**ACTION ITEM**
Write out the lines starting at the one that holds "orange star: (601, 367)" and ending with the final line of the data, exactly and with no others.

═════ RECORDS SHOWN

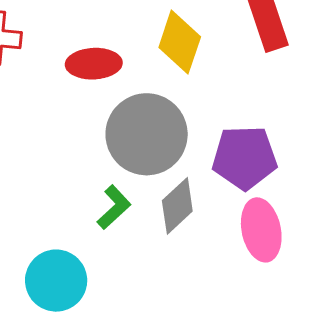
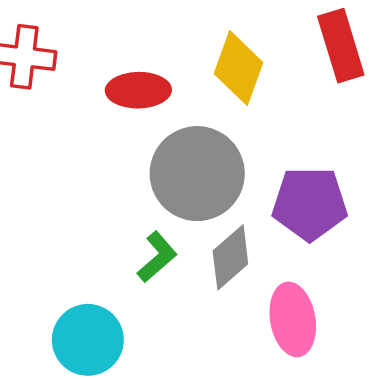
pink ellipse: (261, 230) -> (293, 319), moved

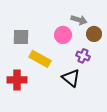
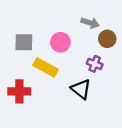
pink circle: (63, 35) -> (60, 42), moved

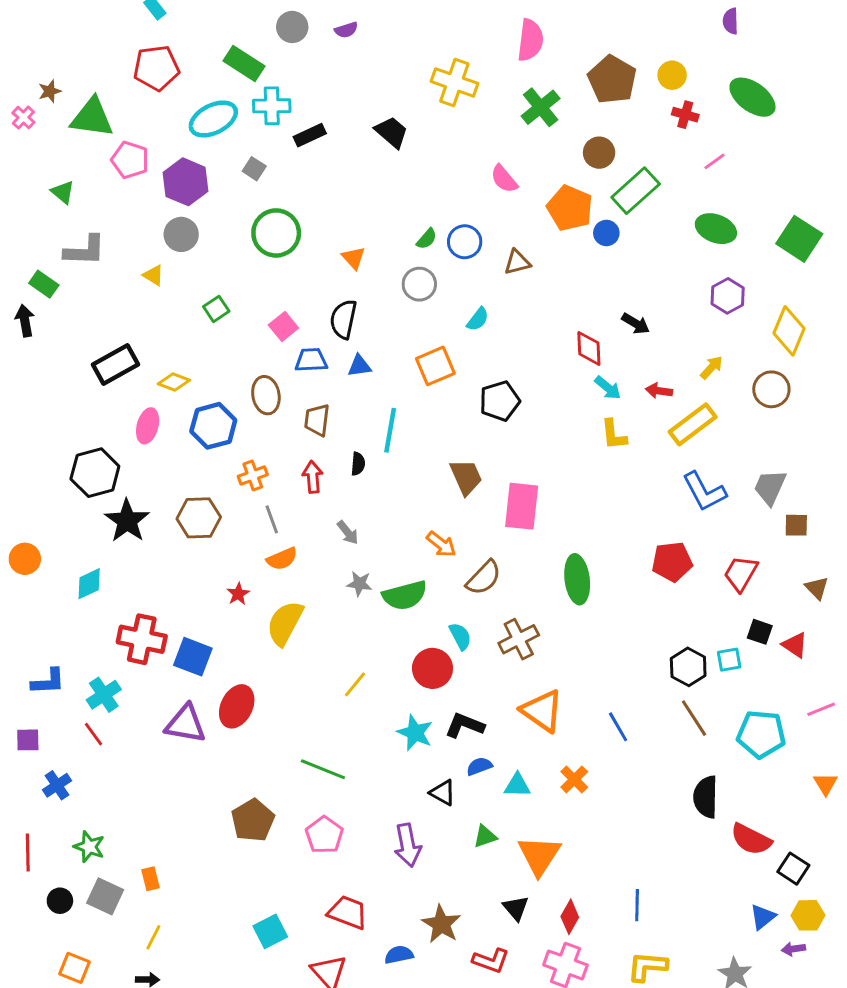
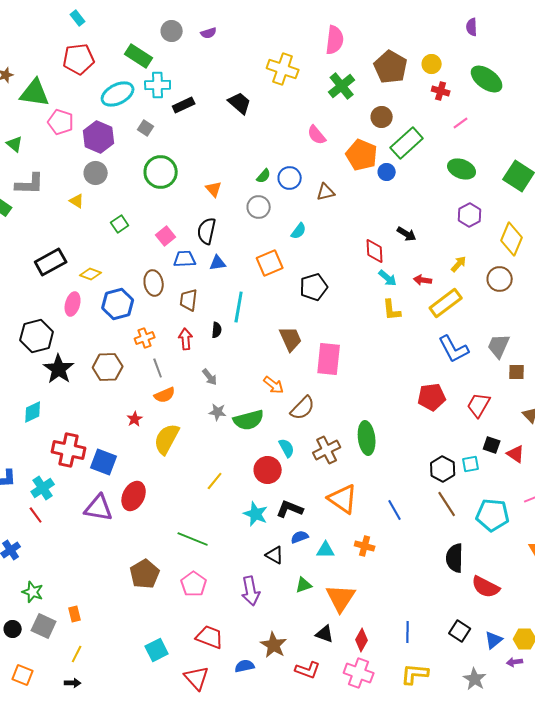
green ellipse: (577, 579) -> (367, 438), moved
orange cross: (574, 779) -> (365, 546), turned -30
black square: (793, 869) -> (460, 631), moved
black triangle: (516, 908) -> (325, 634), turned -30

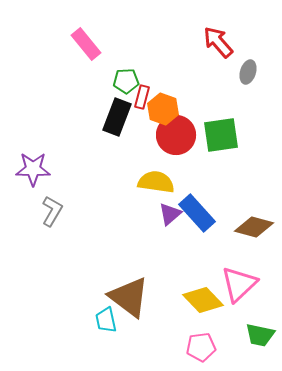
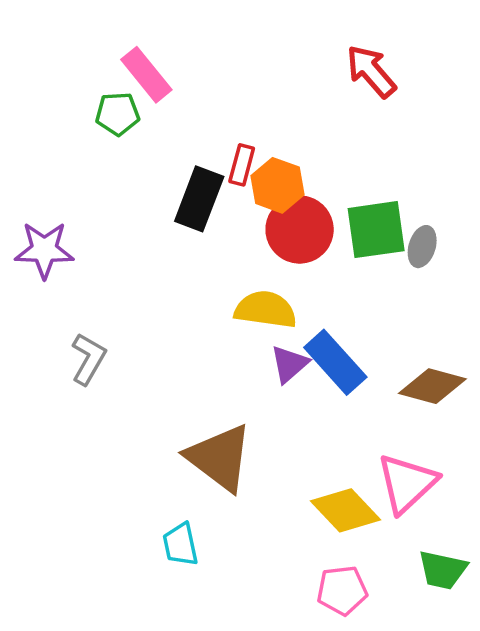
gray ellipse: (248, 72) -> (422, 247), moved
green pentagon: (126, 81) -> (117, 114), moved
purple star: (33, 169) -> (44, 250), moved
brown triangle: (129, 297) -> (220, 458), moved

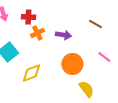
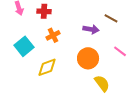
orange cross: (37, 33) -> (53, 35), moved
purple arrow: (63, 35) -> (91, 29), moved

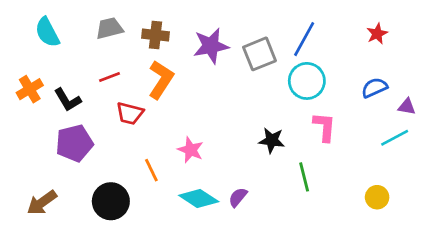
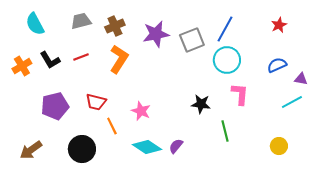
brown cross: (155, 35) -> (115, 26), turned -30
black L-shape: (68, 100) -> (50, 60), moved
red trapezoid: (130, 113) -> (96, 102), moved

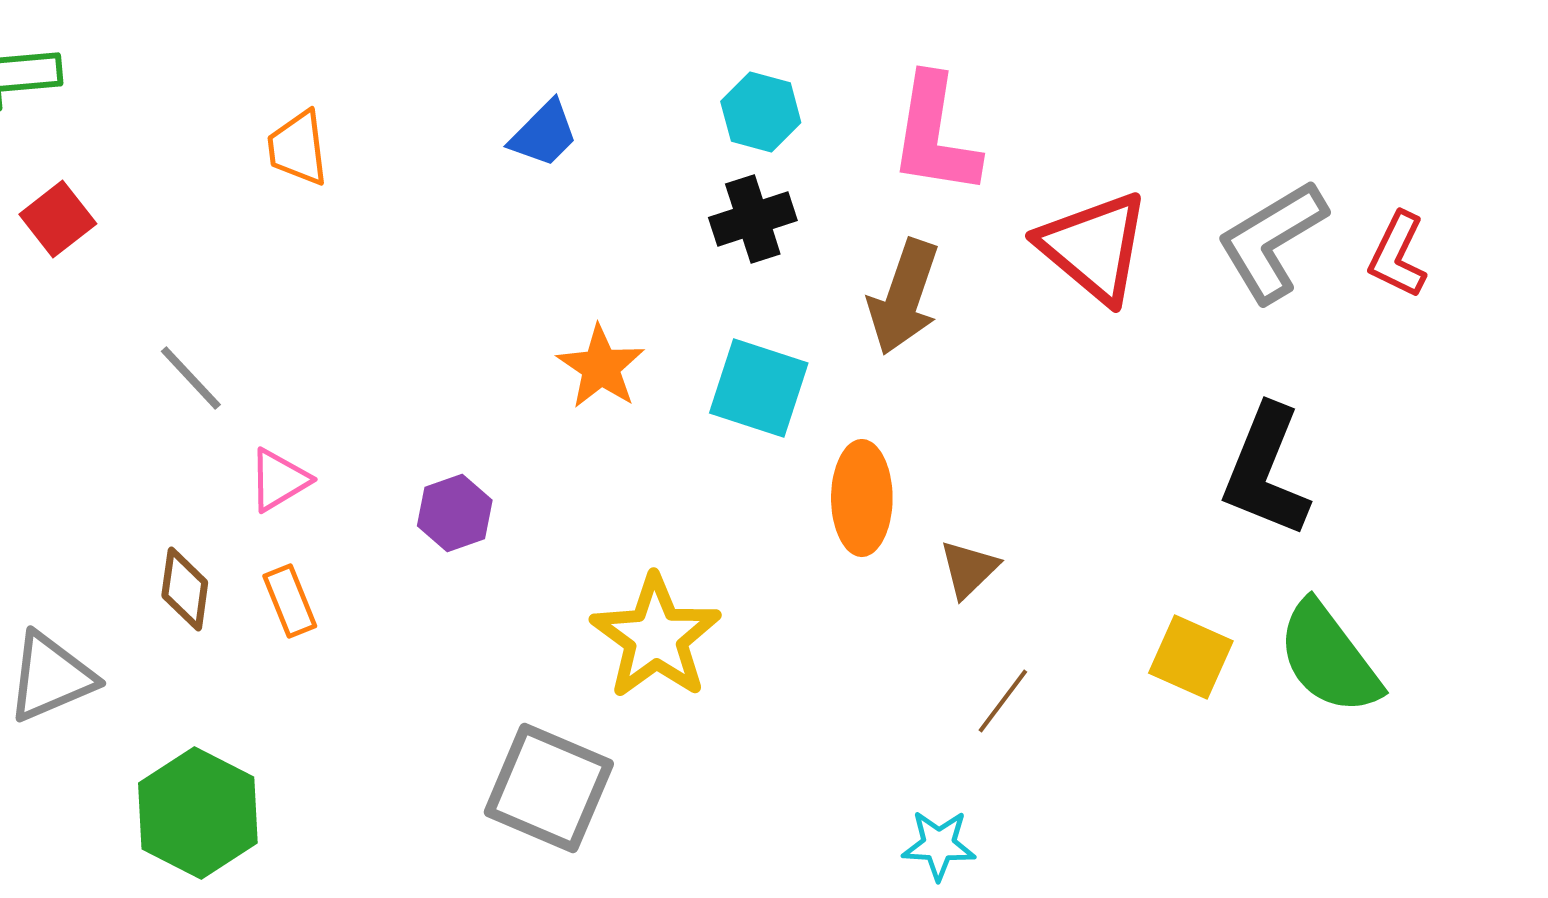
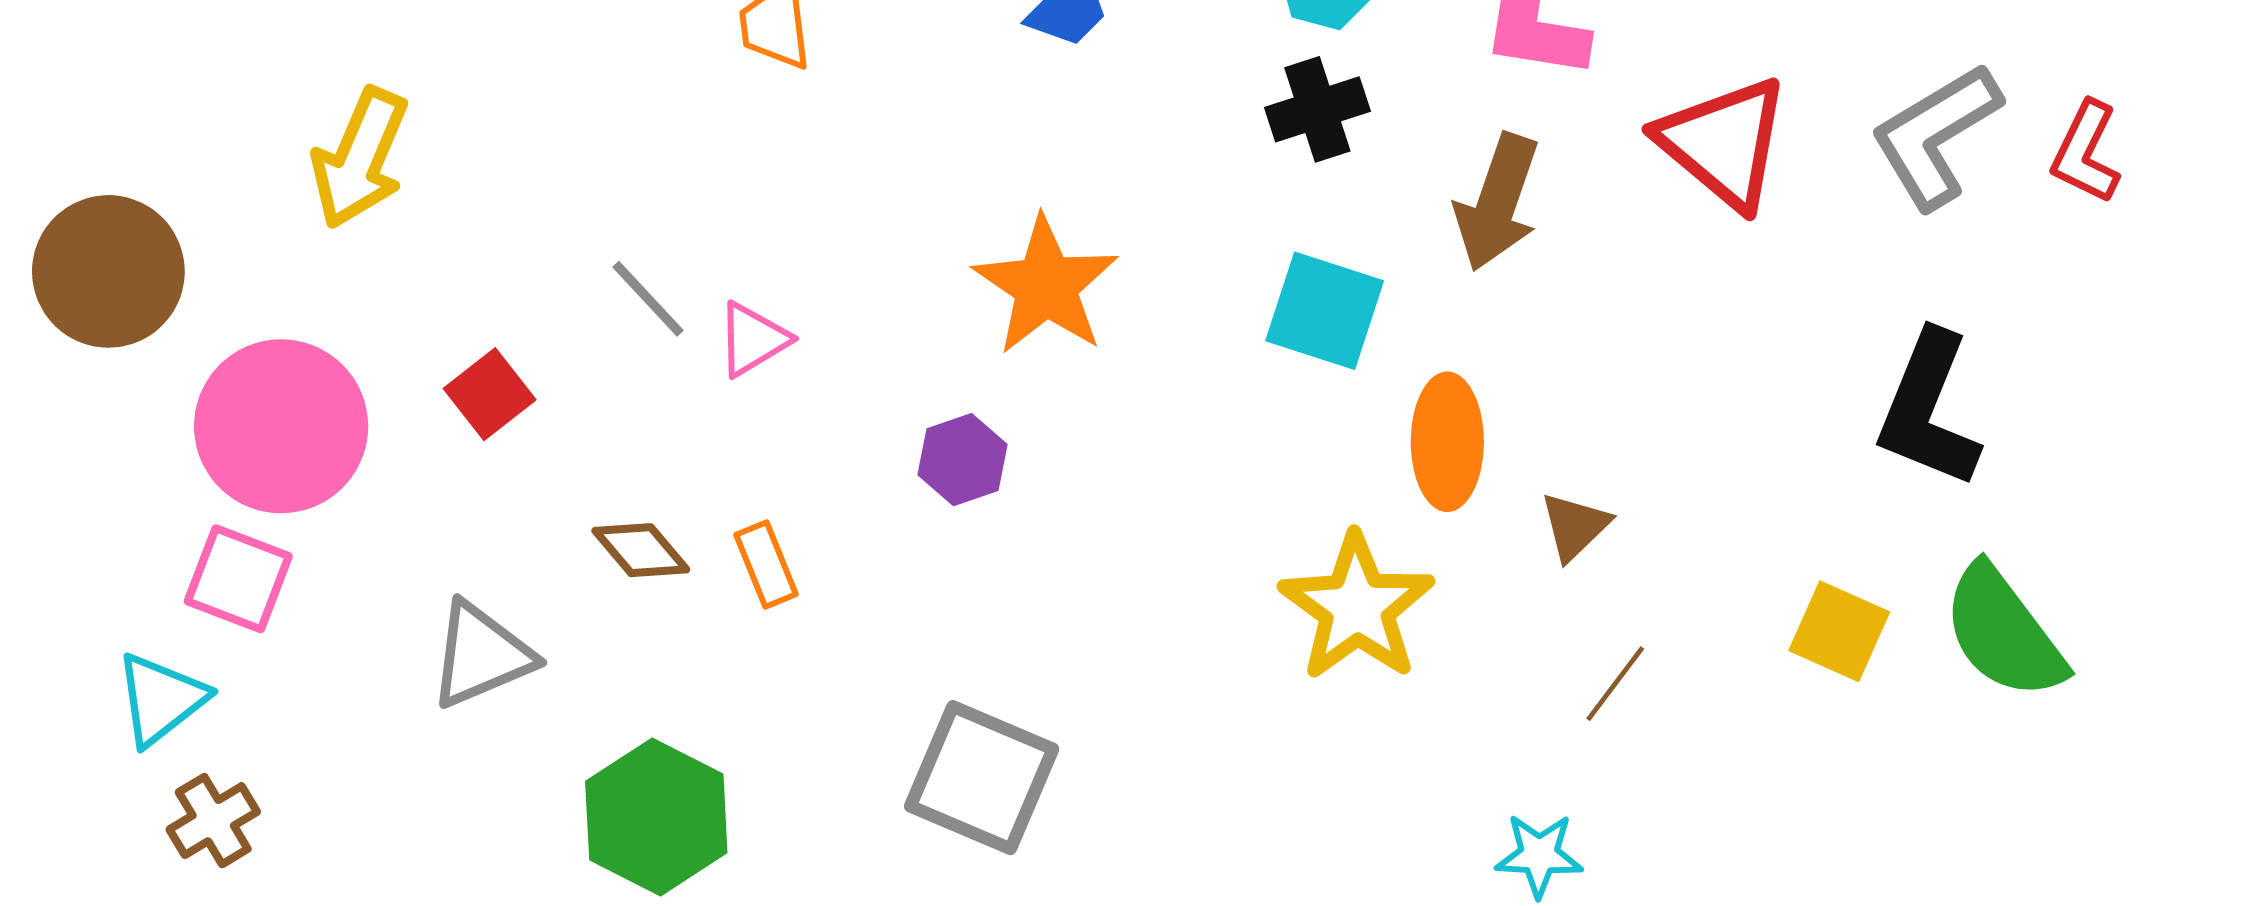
red square: (58, 219) -> (490, 394), moved
orange star: (601, 367) -> (1046, 286), moved, size x1.4
pink triangle: (279, 480) -> (753, 339), moved
brown diamond: (185, 589) -> (641, 550), turned -48
yellow star: (656, 637) -> (1357, 607), moved
gray square: (549, 788) -> (982, 778), moved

══════════

**TASK SOLUTION**
orange star: (601, 367) -> (1046, 286), moved, size x1.4
pink triangle: (279, 480) -> (753, 339), moved
brown diamond: (185, 589) -> (641, 550), turned -48
yellow star: (656, 637) -> (1357, 607), moved
gray square: (549, 788) -> (982, 778), moved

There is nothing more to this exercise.